*Exercise aim:*
Convert each line of the listing below into a string in a JSON list, one string per line, leaving out blank lines.
[BEGIN]
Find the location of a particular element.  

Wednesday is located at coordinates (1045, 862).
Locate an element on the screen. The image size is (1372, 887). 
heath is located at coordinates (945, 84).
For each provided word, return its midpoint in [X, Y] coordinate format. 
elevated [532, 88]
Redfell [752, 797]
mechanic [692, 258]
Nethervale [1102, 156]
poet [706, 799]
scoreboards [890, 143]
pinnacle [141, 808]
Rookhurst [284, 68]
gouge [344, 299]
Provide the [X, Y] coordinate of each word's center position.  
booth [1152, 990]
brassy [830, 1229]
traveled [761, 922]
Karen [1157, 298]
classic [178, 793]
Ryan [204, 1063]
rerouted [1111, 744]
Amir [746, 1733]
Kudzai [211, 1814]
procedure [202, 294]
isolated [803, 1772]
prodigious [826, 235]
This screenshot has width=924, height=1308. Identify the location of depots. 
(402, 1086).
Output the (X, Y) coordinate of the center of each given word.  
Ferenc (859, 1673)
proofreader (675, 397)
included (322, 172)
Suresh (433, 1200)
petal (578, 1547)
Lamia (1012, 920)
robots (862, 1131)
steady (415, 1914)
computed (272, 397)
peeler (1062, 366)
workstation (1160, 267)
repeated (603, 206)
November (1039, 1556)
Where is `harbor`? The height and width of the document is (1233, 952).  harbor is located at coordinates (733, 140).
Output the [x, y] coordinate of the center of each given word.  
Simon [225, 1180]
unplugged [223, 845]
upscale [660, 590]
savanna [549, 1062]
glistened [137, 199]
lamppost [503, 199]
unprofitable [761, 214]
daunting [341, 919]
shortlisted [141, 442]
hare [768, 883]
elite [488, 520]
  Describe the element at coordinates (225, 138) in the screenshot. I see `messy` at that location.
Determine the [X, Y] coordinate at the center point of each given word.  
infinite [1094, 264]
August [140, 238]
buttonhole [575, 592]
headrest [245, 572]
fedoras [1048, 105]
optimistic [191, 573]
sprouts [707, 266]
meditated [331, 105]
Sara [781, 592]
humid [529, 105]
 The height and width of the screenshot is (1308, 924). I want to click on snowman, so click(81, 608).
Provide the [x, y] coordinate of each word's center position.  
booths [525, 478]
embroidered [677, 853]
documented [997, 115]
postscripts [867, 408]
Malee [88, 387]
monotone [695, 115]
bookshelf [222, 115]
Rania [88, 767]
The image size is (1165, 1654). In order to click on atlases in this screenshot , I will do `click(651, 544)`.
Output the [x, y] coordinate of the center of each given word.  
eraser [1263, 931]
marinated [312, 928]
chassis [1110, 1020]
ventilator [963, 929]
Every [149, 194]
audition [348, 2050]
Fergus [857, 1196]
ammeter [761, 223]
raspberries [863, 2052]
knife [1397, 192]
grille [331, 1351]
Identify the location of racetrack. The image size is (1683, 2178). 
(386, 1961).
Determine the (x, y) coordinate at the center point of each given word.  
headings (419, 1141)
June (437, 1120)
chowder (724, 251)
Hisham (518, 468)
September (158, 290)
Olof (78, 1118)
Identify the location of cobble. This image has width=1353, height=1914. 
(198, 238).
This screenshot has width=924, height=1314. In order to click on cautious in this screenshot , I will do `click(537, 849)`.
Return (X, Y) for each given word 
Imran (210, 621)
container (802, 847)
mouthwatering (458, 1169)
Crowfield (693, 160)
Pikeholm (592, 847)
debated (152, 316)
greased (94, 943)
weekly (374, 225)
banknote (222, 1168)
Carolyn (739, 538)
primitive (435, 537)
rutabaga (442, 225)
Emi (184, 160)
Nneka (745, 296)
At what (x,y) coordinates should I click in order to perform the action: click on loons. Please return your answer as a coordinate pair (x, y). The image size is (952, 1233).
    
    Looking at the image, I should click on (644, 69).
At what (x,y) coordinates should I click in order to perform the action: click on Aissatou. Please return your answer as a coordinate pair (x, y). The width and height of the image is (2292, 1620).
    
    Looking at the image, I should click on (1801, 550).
[END]
*Answer in full:*
[
  "Find the location of a particular element.  ",
  "Wednesday is located at coordinates (1045, 862).",
  "Locate an element on the screen. The image size is (1372, 887). ",
  "heath is located at coordinates (945, 84).",
  "For each provided word, return its midpoint in [X, Y] coordinate format. ",
  "elevated [532, 88]",
  "Redfell [752, 797]",
  "mechanic [692, 258]",
  "Nethervale [1102, 156]",
  "poet [706, 799]",
  "scoreboards [890, 143]",
  "pinnacle [141, 808]",
  "Rookhurst [284, 68]",
  "gouge [344, 299]",
  "Provide the [X, Y] coordinate of each word's center position.  ",
  "booth [1152, 990]",
  "brassy [830, 1229]",
  "traveled [761, 922]",
  "Karen [1157, 298]",
  "classic [178, 793]",
  "Ryan [204, 1063]",
  "rerouted [1111, 744]",
  "Amir [746, 1733]",
  "Kudzai [211, 1814]",
  "procedure [202, 294]",
  "isolated [803, 1772]",
  "prodigious [826, 235]",
  "This screenshot has width=924, height=1308. Identify the location of depots. ",
  "(402, 1086).",
  "Output the (X, Y) coordinate of the center of each given word.  ",
  "Ferenc (859, 1673)",
  "proofreader (675, 397)",
  "included (322, 172)",
  "Suresh (433, 1200)",
  "petal (578, 1547)",
  "Lamia (1012, 920)",
  "robots (862, 1131)",
  "steady (415, 1914)",
  "computed (272, 397)",
  "peeler (1062, 366)",
  "workstation (1160, 267)",
  "repeated (603, 206)",
  "November (1039, 1556)",
  "Where is `harbor`? The height and width of the document is (1233, 952).  harbor is located at coordinates (733, 140).",
  "Output the [x, y] coordinate of the center of each given word.  ",
  "Simon [225, 1180]",
  "unplugged [223, 845]",
  "upscale [660, 590]",
  "savanna [549, 1062]",
  "glistened [137, 199]",
  "lamppost [503, 199]",
  "unprofitable [761, 214]",
  "daunting [341, 919]",
  "shortlisted [141, 442]",
  "hare [768, 883]",
  "elite [488, 520]",
  "  Describe the element at coordinates (225, 138) in the screenshot. I see `messy` at that location.",
  "Determine the [X, Y] coordinate at the center point of each given word.  ",
  "infinite [1094, 264]",
  "August [140, 238]",
  "buttonhole [575, 592]",
  "headrest [245, 572]",
  "fedoras [1048, 105]",
  "optimistic [191, 573]",
  "sprouts [707, 266]",
  "meditated [331, 105]",
  "Sara [781, 592]",
  "humid [529, 105]",
  " The height and width of the screenshot is (1308, 924). I want to click on snowman, so click(81, 608).",
  "Provide the [x, y] coordinate of each word's center position.  ",
  "booths [525, 478]",
  "embroidered [677, 853]",
  "documented [997, 115]",
  "postscripts [867, 408]",
  "Malee [88, 387]",
  "monotone [695, 115]",
  "bookshelf [222, 115]",
  "Rania [88, 767]",
  "The image size is (1165, 1654). In order to click on atlases in this screenshot , I will do `click(651, 544)`.",
  "Output the [x, y] coordinate of the center of each given word.  ",
  "eraser [1263, 931]",
  "marinated [312, 928]",
  "chassis [1110, 1020]",
  "ventilator [963, 929]",
  "Every [149, 194]",
  "audition [348, 2050]",
  "Fergus [857, 1196]",
  "ammeter [761, 223]",
  "raspberries [863, 2052]",
  "knife [1397, 192]",
  "grille [331, 1351]",
  "Identify the location of racetrack. The image size is (1683, 2178). ",
  "(386, 1961).",
  "Determine the (x, y) coordinate at the center point of each given word.  ",
  "headings (419, 1141)",
  "June (437, 1120)",
  "chowder (724, 251)",
  "Hisham (518, 468)",
  "September (158, 290)",
  "Olof (78, 1118)",
  "Identify the location of cobble. This image has width=1353, height=1914. ",
  "(198, 238).",
  "This screenshot has width=924, height=1314. In order to click on cautious in this screenshot , I will do `click(537, 849)`.",
  "Return (X, Y) for each given word ",
  "Imran (210, 621)",
  "container (802, 847)",
  "mouthwatering (458, 1169)",
  "Crowfield (693, 160)",
  "Pikeholm (592, 847)",
  "debated (152, 316)",
  "greased (94, 943)",
  "weekly (374, 225)",
  "banknote (222, 1168)",
  "Carolyn (739, 538)",
  "primitive (435, 537)",
  "rutabaga (442, 225)",
  "Emi (184, 160)",
  "Nneka (745, 296)",
  "At what (x,y) coordinates should I click in order to perform the action: click on loons. Please return your answer as a coordinate pair (x, y). The image size is (952, 1233).",
  "    Looking at the image, I should click on (644, 69).",
  "At what (x,y) coordinates should I click in order to perform the action: click on Aissatou. Please return your answer as a coordinate pair (x, y). The width and height of the image is (2292, 1620).",
  "    Looking at the image, I should click on (1801, 550)."
]